'''

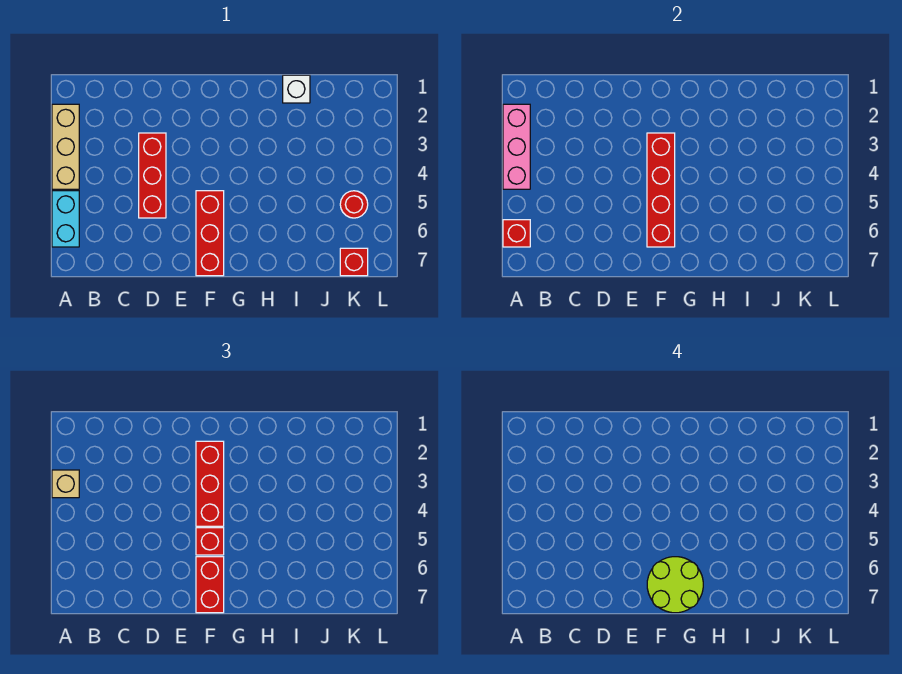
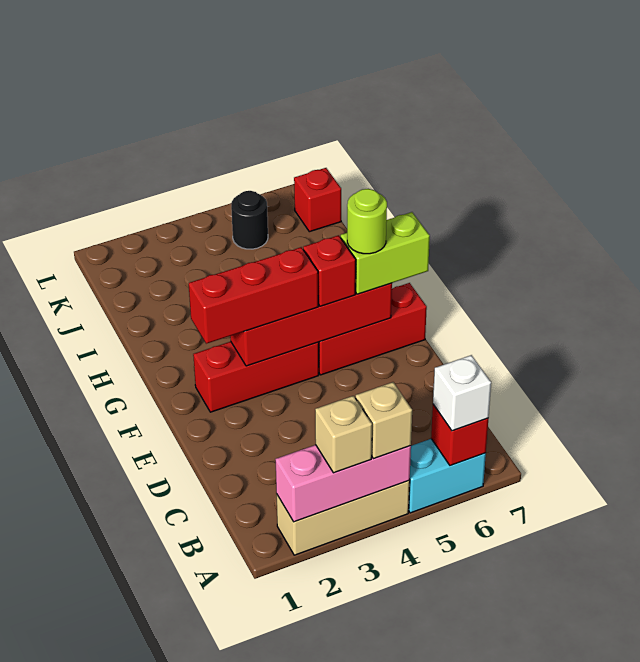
none -> tan brick A4 level 3
red brick D3:D5 level 1 -> red brick F2:F4 level 1
red brick F6:F7 level 3 -> lime brick F6:F7 level 3
lime round brick F6:G7 level 4 -> lime round brick F6 level 4
white brick I1 level 1 -> white brick A6 level 3
red round brick K5 level 1 -> black round brick K5 level 1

'''

▶ INSTRUCTIONS FOR THE TASK:
For each line of the listing that holds the word "lime", show that line.

▶ OUTPUT OF THE TASK:
red brick F6:F7 level 3 -> lime brick F6:F7 level 3
lime round brick F6:G7 level 4 -> lime round brick F6 level 4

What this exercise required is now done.